**Exercise goal**
Exactly and only the lines from the first entry through the line with "red circle: moved 4 px up" should be copied, both ends included, with no pictures.

**Information**

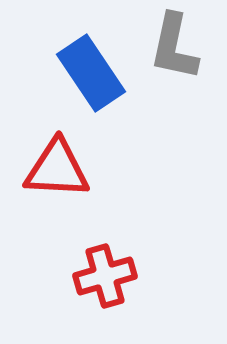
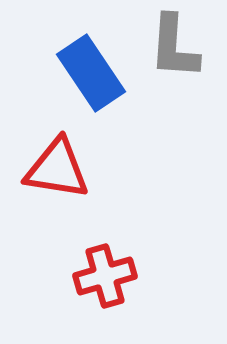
gray L-shape: rotated 8 degrees counterclockwise
red triangle: rotated 6 degrees clockwise
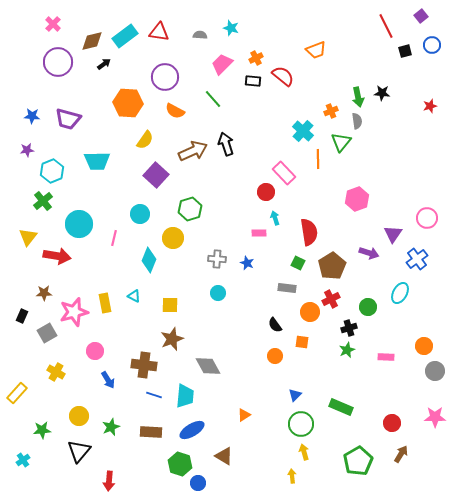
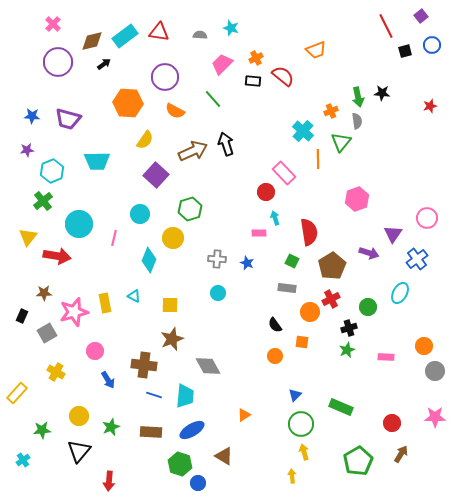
green square at (298, 263): moved 6 px left, 2 px up
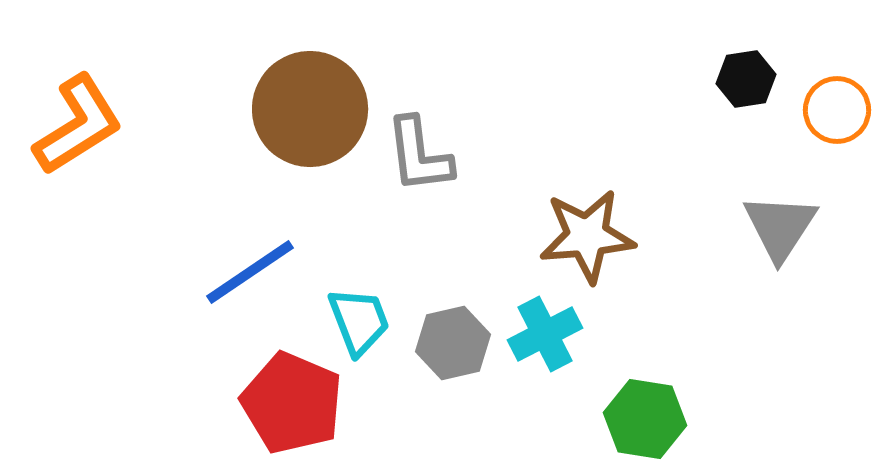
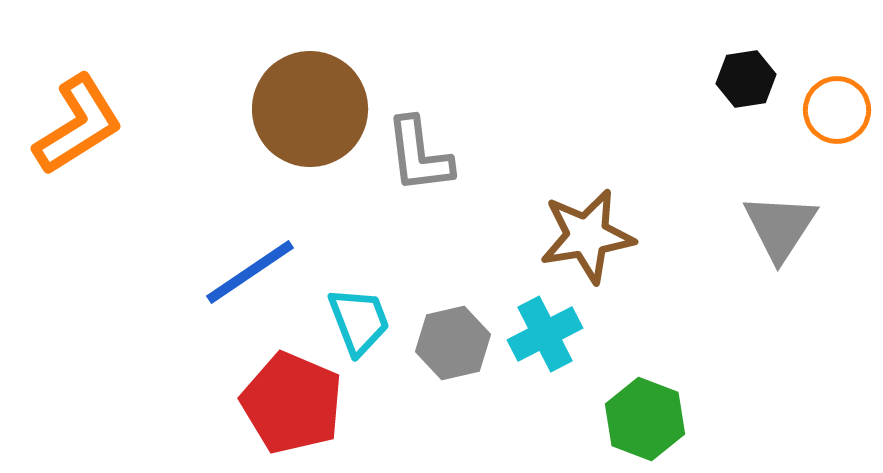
brown star: rotated 4 degrees counterclockwise
green hexagon: rotated 12 degrees clockwise
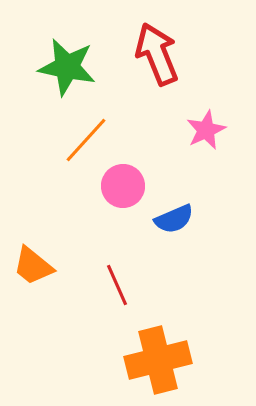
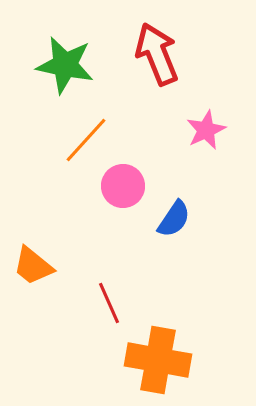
green star: moved 2 px left, 2 px up
blue semicircle: rotated 33 degrees counterclockwise
red line: moved 8 px left, 18 px down
orange cross: rotated 24 degrees clockwise
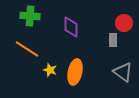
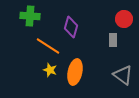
red circle: moved 4 px up
purple diamond: rotated 15 degrees clockwise
orange line: moved 21 px right, 3 px up
gray triangle: moved 3 px down
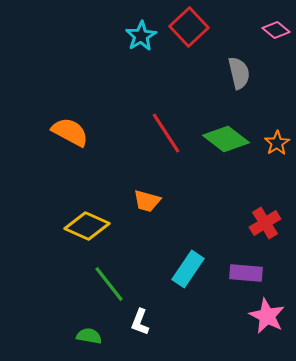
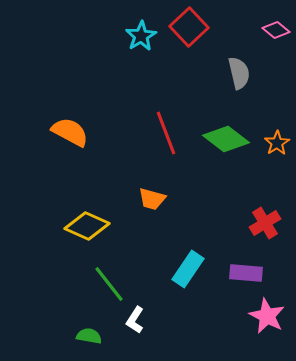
red line: rotated 12 degrees clockwise
orange trapezoid: moved 5 px right, 2 px up
white L-shape: moved 5 px left, 2 px up; rotated 12 degrees clockwise
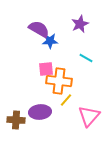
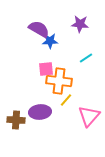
purple star: rotated 30 degrees clockwise
cyan line: rotated 64 degrees counterclockwise
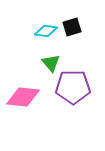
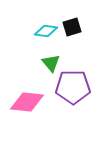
pink diamond: moved 4 px right, 5 px down
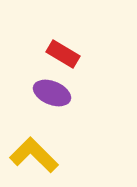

**The completed task**
gray L-shape: rotated 8 degrees counterclockwise
red triangle: rotated 6 degrees clockwise
green square at (298, 263): moved 6 px left, 2 px up
brown star: rotated 4 degrees counterclockwise
green hexagon: rotated 12 degrees clockwise
green star: moved 2 px left, 2 px up
blue semicircle: rotated 33 degrees counterclockwise
red line: moved 8 px left, 18 px down
orange cross: rotated 24 degrees clockwise
red circle: moved 4 px up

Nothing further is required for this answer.